---- Record set
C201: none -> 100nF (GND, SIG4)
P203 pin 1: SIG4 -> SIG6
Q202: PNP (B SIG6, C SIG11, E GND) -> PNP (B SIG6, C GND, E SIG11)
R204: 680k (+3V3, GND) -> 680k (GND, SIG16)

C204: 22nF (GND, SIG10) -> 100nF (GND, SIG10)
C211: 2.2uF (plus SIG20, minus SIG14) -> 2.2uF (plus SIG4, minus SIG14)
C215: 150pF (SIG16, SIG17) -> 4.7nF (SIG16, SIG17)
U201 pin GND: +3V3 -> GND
--------
---- Record set
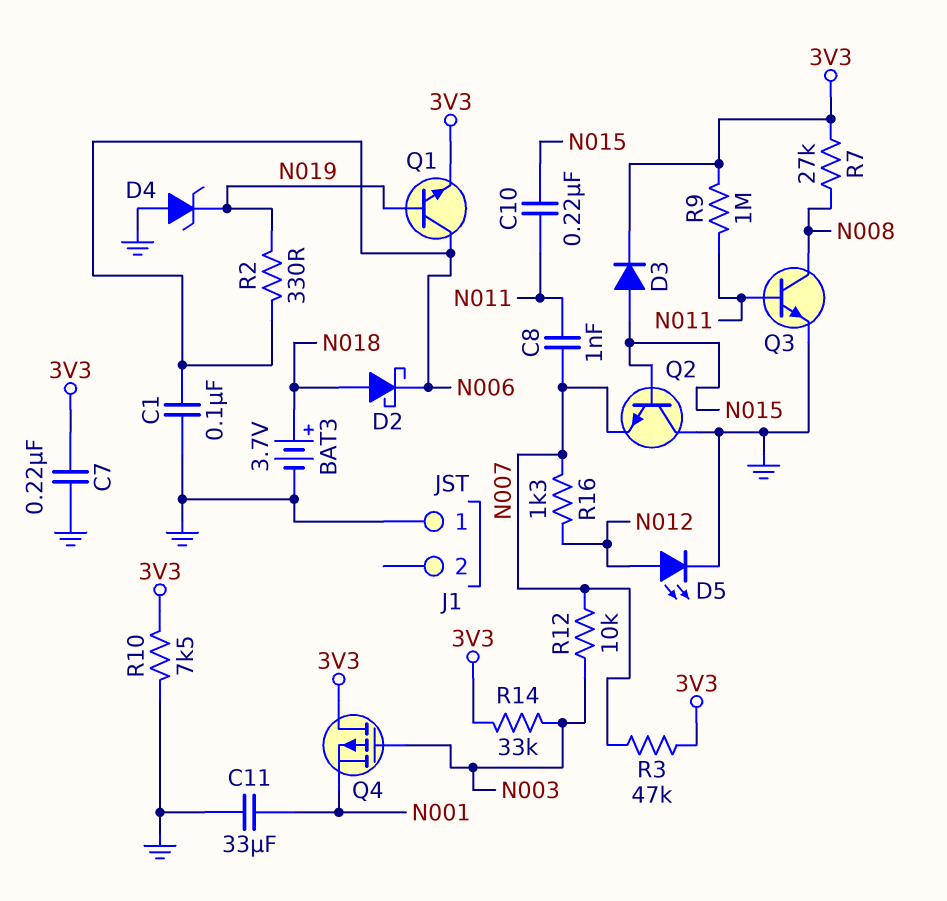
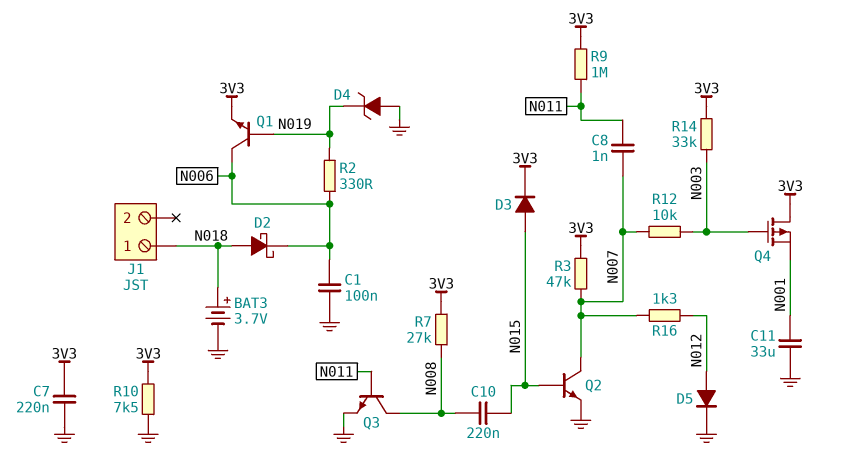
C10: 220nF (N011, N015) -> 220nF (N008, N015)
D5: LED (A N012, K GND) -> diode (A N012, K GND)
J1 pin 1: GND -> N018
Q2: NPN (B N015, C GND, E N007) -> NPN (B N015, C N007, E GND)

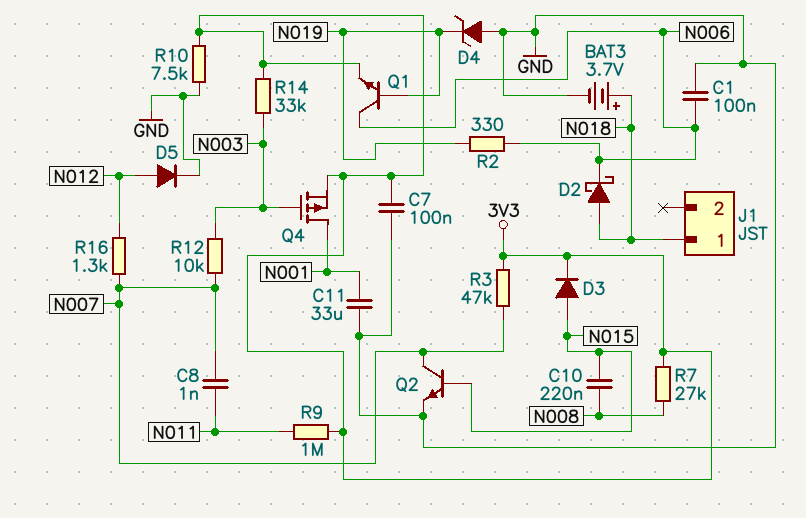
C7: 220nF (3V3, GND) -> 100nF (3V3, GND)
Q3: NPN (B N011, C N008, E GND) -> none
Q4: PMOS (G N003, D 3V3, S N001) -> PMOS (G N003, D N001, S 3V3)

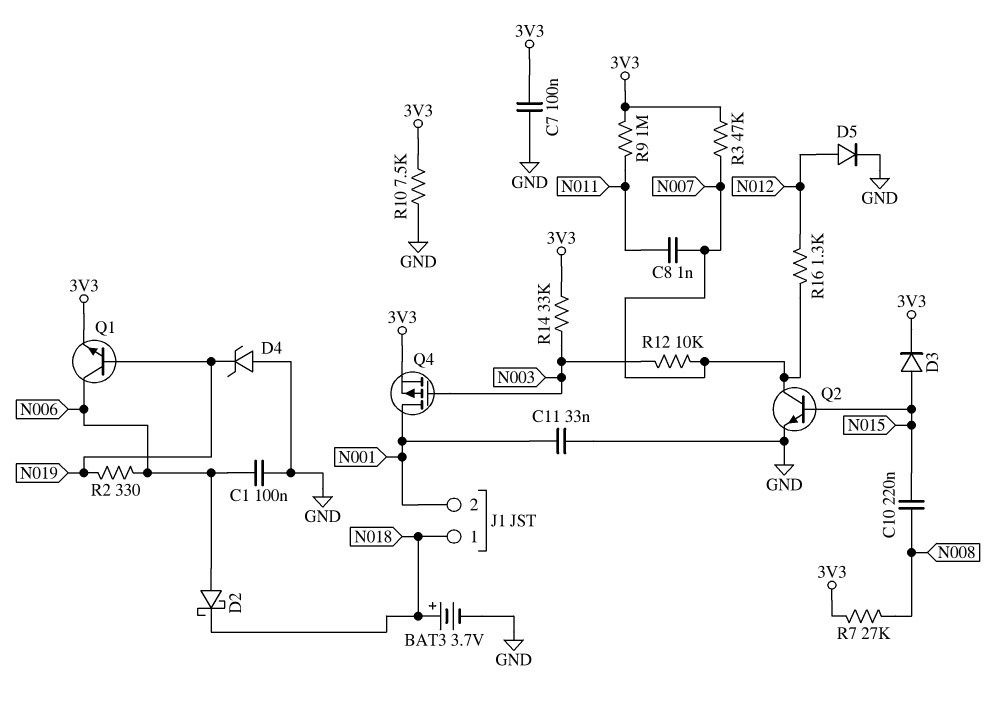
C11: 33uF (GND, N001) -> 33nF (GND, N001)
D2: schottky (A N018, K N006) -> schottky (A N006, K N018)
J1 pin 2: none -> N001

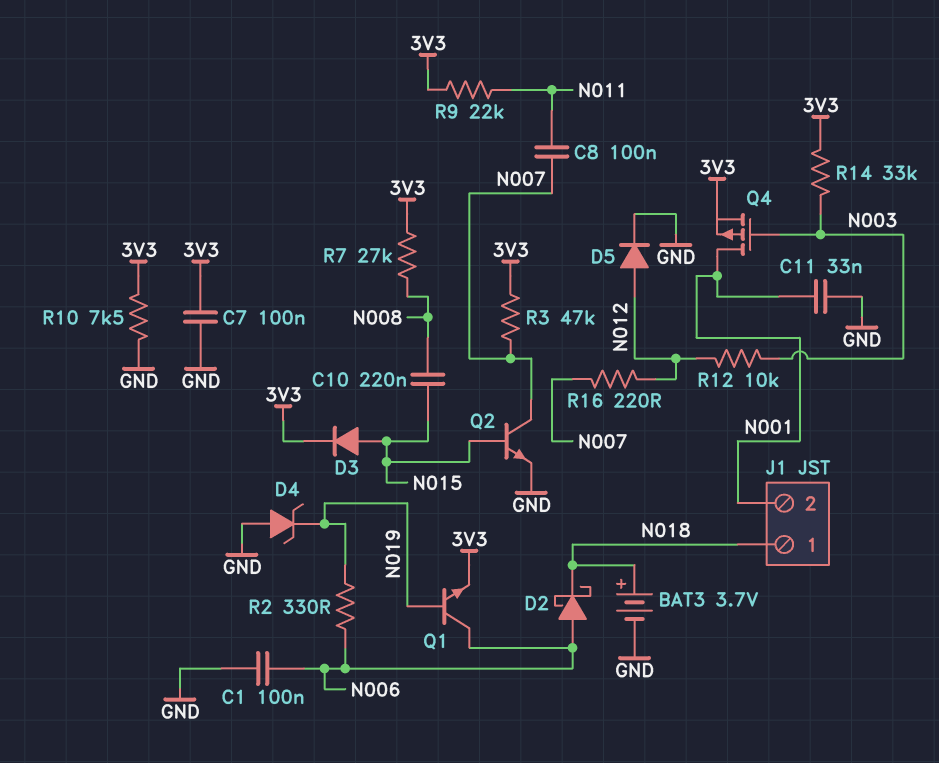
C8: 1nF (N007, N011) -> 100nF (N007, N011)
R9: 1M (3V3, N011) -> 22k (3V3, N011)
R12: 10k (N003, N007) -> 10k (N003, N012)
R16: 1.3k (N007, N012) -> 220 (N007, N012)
--------
## [What the exercise asks]
In the listing above, find the line with "R9: 1M (3V3, N011) -> 22k (3V3, N011)" and the line with "R16: 1.3k (N007, N012) -> 220 (N007, N012)", then print exactly those lines and every line between them.

## [Exercise result]
R9: 1M (3V3, N011) -> 22k (3V3, N011)
R12: 10k (N003, N007) -> 10k (N003, N012)
R16: 1.3k (N007, N012) -> 220 (N007, N012)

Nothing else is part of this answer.